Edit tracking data
════

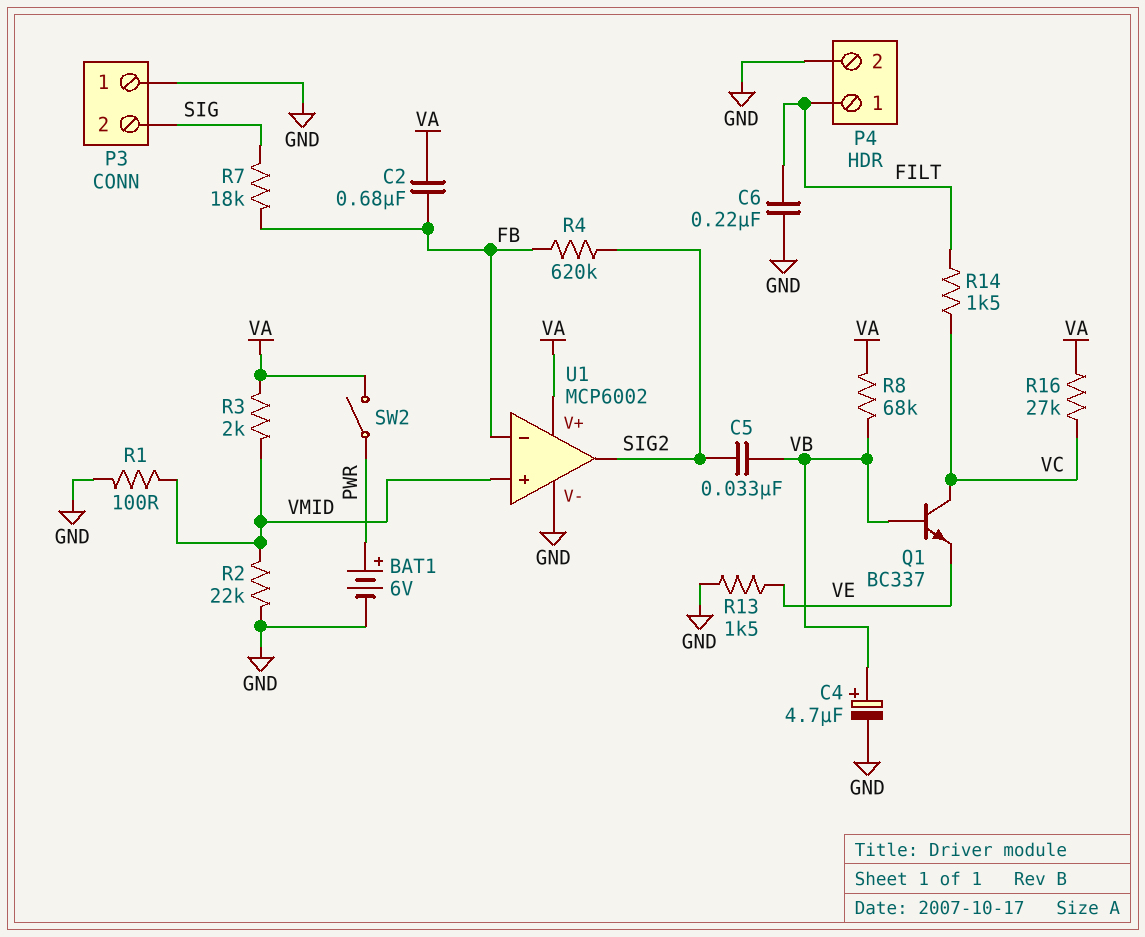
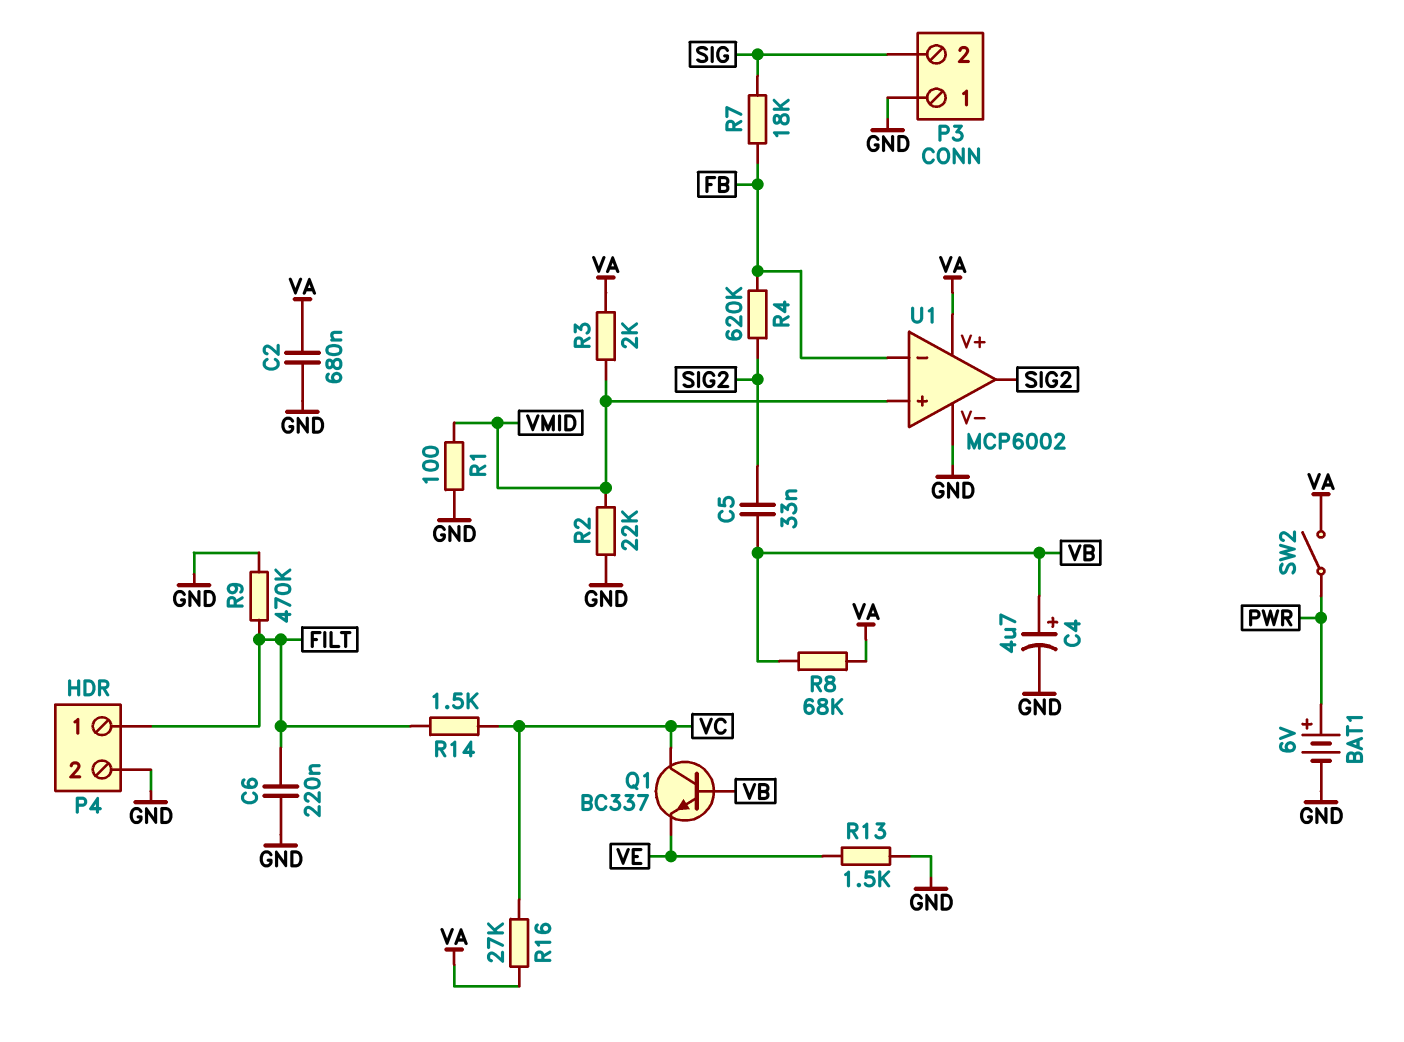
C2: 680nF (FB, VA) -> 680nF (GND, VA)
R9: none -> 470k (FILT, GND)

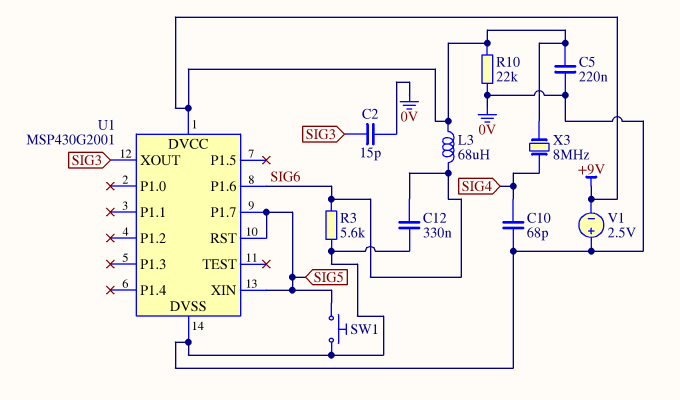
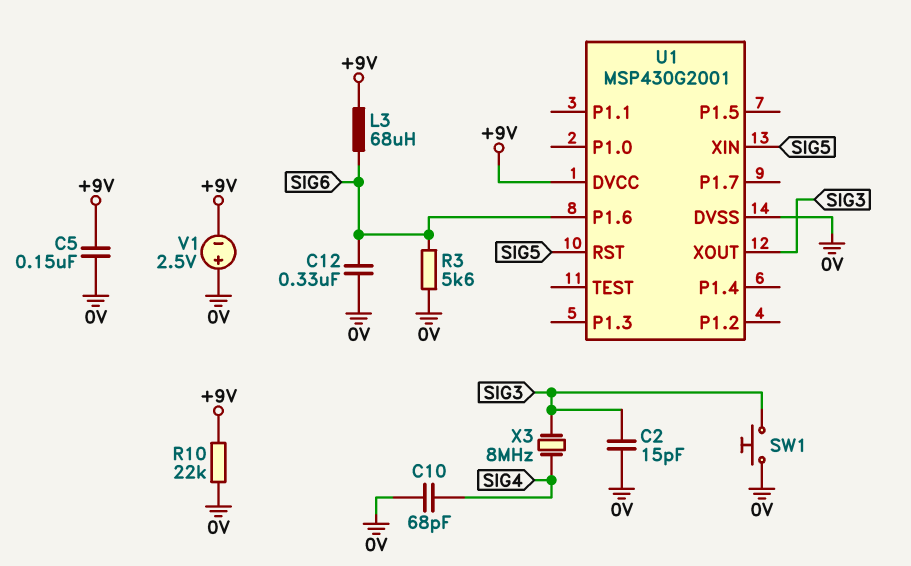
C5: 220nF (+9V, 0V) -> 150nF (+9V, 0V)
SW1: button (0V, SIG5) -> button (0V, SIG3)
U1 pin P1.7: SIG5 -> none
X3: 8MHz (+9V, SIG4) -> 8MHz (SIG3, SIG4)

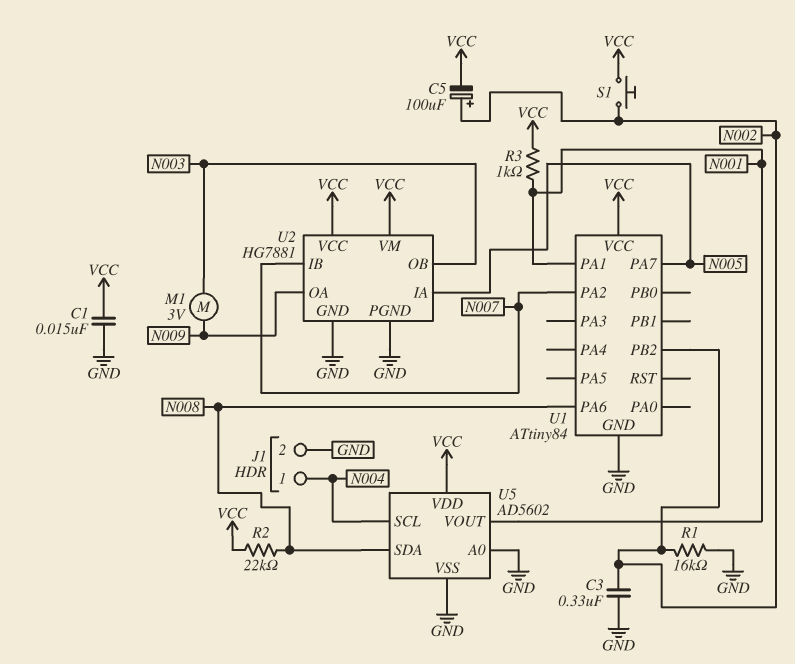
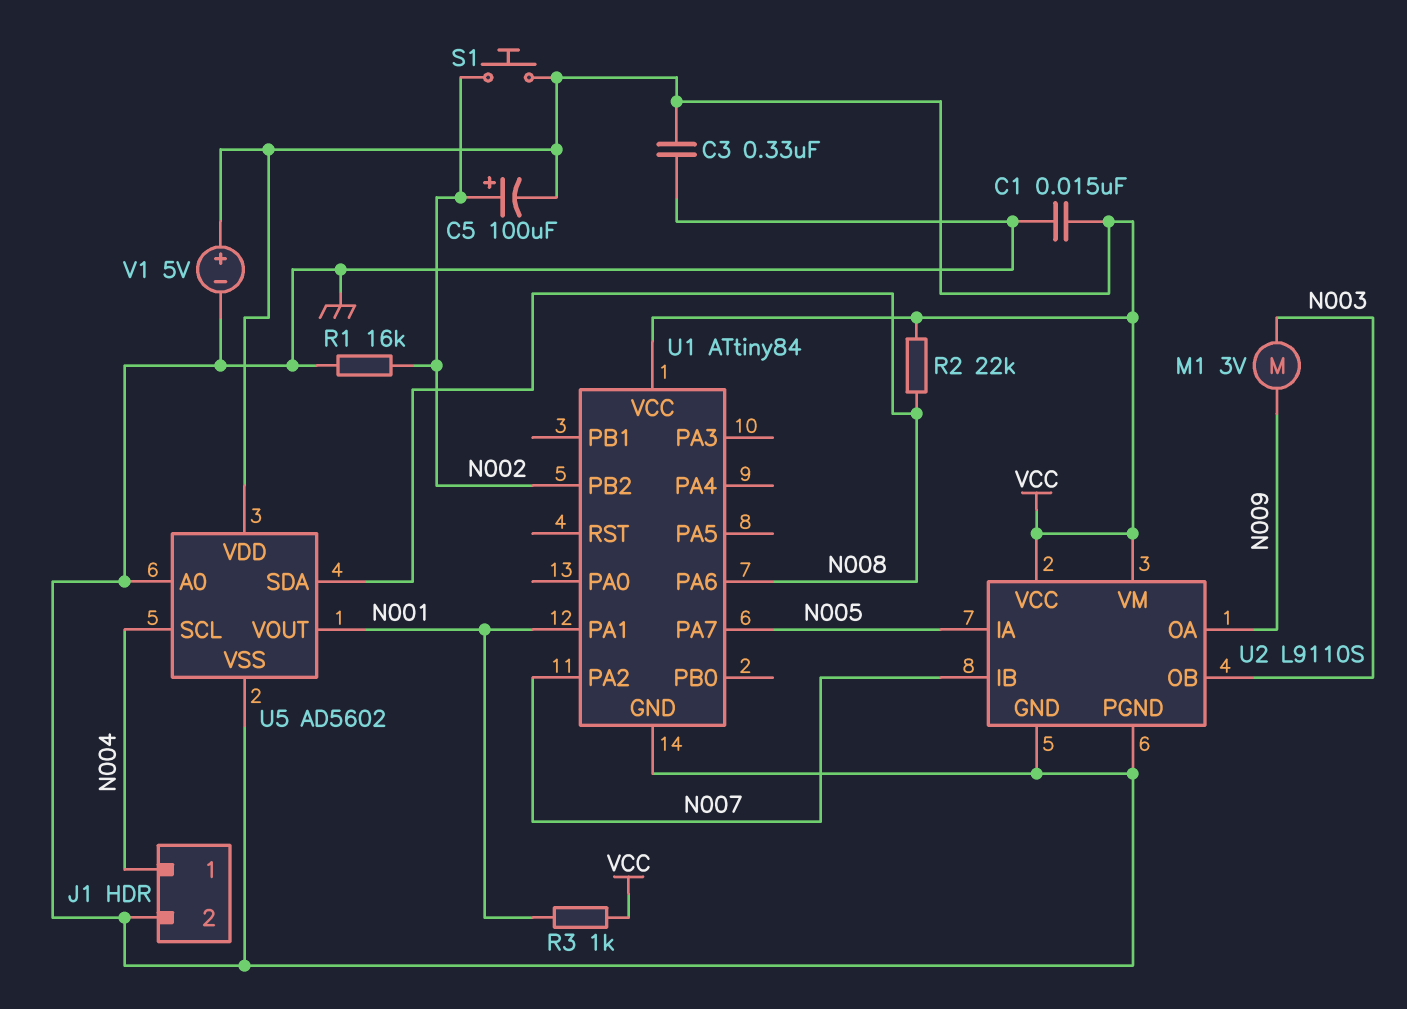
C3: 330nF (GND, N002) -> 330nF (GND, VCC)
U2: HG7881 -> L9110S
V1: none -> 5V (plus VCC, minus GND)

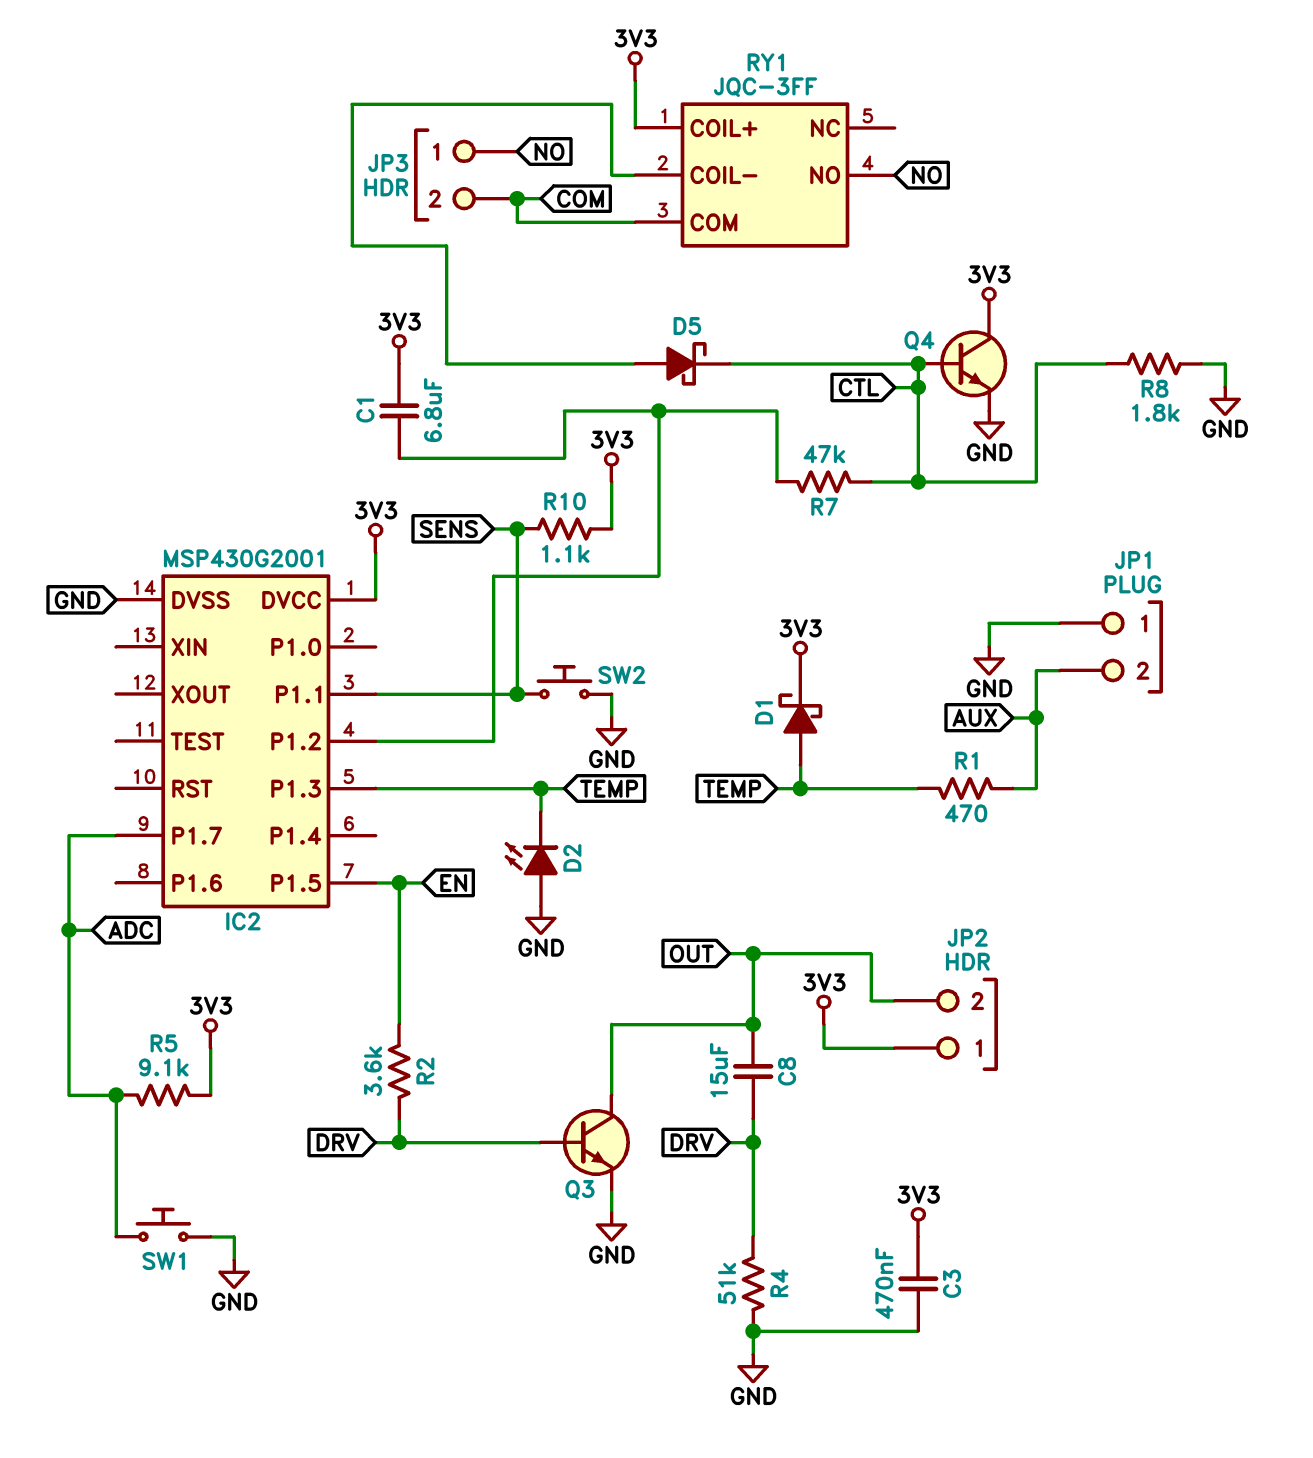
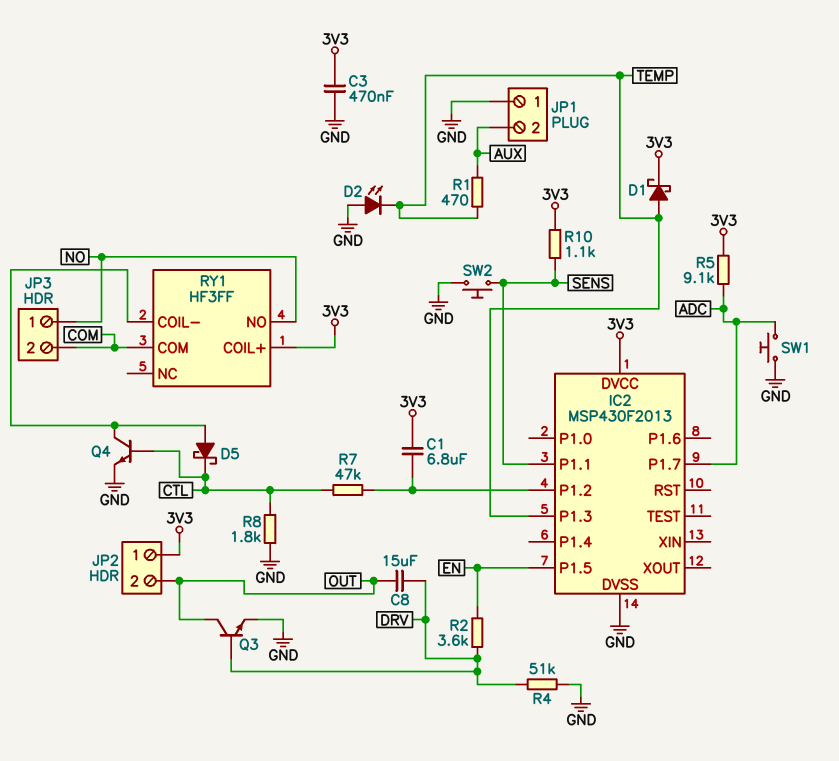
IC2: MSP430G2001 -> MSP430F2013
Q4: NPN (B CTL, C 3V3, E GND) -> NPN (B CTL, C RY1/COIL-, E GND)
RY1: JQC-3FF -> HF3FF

════

Print each record as it appears above, dropping every picture from the copy.

C2: 680nF (FB, VA) -> 680nF (GND, VA)
R9: none -> 470k (FILT, GND)

C5: 220nF (+9V, 0V) -> 150nF (+9V, 0V)
SW1: button (0V, SIG5) -> button (0V, SIG3)
U1 pin P1.7: SIG5 -> none
X3: 8MHz (+9V, SIG4) -> 8MHz (SIG3, SIG4)

C3: 330nF (GND, N002) -> 330nF (GND, VCC)
U2: HG7881 -> L9110S
V1: none -> 5V (plus VCC, minus GND)

IC2: MSP430G2001 -> MSP430F2013
Q4: NPN (B CTL, C 3V3, E GND) -> NPN (B CTL, C RY1/COIL-, E GND)
RY1: JQC-3FF -> HF3FF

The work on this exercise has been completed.